ACTION ITEM:
Should a line in the entries below contain "semicircle", return that line.

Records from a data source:
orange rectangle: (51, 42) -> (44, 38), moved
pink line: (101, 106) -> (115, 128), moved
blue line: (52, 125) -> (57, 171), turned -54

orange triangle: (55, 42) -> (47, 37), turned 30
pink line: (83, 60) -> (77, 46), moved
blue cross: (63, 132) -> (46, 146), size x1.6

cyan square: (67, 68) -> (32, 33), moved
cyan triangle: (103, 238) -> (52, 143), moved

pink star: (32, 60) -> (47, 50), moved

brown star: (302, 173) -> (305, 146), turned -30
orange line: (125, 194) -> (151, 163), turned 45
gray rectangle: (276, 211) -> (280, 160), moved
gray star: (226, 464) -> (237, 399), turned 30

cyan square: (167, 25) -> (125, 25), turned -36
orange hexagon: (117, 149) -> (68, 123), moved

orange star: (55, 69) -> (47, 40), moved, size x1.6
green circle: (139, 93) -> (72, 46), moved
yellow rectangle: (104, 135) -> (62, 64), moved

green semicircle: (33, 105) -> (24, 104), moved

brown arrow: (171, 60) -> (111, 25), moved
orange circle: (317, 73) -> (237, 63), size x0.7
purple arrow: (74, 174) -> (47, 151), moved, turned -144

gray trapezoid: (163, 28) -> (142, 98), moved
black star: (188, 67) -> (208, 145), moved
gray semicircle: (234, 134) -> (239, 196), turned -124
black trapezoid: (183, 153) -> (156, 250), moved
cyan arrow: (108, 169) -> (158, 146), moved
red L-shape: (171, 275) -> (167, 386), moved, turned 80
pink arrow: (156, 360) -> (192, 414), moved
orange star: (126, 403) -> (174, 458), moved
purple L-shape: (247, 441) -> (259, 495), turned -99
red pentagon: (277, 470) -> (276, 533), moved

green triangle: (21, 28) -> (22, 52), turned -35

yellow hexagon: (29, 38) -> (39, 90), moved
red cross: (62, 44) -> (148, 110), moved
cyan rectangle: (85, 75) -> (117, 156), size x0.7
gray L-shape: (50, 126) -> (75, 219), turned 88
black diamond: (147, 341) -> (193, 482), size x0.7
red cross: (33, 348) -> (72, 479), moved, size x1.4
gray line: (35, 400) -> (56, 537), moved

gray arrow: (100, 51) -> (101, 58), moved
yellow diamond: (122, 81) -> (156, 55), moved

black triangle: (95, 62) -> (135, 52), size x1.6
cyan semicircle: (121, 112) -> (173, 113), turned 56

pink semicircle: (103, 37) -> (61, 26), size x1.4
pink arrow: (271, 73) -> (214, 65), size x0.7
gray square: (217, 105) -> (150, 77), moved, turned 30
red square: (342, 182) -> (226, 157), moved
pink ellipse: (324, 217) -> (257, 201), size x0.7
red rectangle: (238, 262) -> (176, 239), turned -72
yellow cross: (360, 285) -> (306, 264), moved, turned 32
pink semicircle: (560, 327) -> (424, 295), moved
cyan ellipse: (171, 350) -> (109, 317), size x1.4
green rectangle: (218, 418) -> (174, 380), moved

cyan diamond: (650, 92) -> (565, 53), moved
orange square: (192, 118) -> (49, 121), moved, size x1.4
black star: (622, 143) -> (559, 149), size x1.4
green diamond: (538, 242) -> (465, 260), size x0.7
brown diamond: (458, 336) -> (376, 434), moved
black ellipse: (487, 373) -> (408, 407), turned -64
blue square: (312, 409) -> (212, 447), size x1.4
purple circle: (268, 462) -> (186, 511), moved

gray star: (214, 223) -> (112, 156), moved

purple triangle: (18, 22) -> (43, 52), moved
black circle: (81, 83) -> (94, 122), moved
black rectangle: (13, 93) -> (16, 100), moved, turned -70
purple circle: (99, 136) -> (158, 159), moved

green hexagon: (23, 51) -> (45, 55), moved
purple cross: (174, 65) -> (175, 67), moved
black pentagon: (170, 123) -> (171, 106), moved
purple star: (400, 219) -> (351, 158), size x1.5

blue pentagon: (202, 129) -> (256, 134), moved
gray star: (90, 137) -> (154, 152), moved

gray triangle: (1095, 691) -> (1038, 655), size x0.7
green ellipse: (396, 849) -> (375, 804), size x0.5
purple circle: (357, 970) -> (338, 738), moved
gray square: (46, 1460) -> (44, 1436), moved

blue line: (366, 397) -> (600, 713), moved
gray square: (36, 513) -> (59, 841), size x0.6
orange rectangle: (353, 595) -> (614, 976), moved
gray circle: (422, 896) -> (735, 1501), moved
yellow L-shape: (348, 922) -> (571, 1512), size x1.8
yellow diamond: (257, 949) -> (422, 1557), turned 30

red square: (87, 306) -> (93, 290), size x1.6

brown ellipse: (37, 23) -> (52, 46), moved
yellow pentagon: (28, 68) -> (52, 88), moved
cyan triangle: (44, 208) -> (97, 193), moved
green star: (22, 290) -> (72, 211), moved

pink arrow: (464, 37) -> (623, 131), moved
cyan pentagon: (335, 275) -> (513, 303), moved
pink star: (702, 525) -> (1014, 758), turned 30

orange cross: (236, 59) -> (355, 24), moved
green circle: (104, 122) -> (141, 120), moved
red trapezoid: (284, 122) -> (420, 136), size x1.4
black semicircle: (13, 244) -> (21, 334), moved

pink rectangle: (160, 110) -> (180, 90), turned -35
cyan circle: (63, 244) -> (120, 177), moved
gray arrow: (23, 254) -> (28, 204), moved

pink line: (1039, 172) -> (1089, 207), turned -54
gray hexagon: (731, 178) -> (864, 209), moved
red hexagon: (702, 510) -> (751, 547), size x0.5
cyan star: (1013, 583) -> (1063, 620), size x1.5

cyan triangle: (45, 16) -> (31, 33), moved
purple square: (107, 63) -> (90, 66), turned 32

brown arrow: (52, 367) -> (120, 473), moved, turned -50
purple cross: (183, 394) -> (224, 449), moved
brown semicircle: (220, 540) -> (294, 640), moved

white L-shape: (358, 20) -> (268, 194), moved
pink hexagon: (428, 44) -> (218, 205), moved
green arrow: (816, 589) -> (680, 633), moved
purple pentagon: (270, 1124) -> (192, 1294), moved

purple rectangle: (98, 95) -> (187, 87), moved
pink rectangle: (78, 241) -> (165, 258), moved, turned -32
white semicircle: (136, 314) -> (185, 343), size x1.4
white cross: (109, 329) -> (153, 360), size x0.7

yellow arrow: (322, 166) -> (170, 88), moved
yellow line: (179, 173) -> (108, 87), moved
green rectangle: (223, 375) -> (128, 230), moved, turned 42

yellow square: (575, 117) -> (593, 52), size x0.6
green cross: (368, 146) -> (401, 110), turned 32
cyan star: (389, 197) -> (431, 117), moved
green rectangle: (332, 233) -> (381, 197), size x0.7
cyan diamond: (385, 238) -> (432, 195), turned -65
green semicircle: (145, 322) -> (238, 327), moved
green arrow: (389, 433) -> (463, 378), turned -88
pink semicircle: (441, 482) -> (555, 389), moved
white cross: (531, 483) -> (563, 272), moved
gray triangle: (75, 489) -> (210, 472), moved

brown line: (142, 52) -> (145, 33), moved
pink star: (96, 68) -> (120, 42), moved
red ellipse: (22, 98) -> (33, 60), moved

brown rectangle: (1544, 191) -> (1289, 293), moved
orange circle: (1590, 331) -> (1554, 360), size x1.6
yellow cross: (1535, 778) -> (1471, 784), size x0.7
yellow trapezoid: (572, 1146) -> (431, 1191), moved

RESPONSE:
green semicircle: (33, 105) -> (24, 104), moved
gray semicircle: (234, 134) -> (239, 196), turned -124
cyan semicircle: (121, 112) -> (173, 113), turned 56
pink semicircle: (103, 37) -> (61, 26), size x1.4
pink semicircle: (560, 327) -> (424, 295), moved
black semicircle: (13, 244) -> (21, 334), moved
brown semicircle: (220, 540) -> (294, 640), moved
white semicircle: (136, 314) -> (185, 343), size x1.4
green semicircle: (145, 322) -> (238, 327), moved
pink semicircle: (441, 482) -> (555, 389), moved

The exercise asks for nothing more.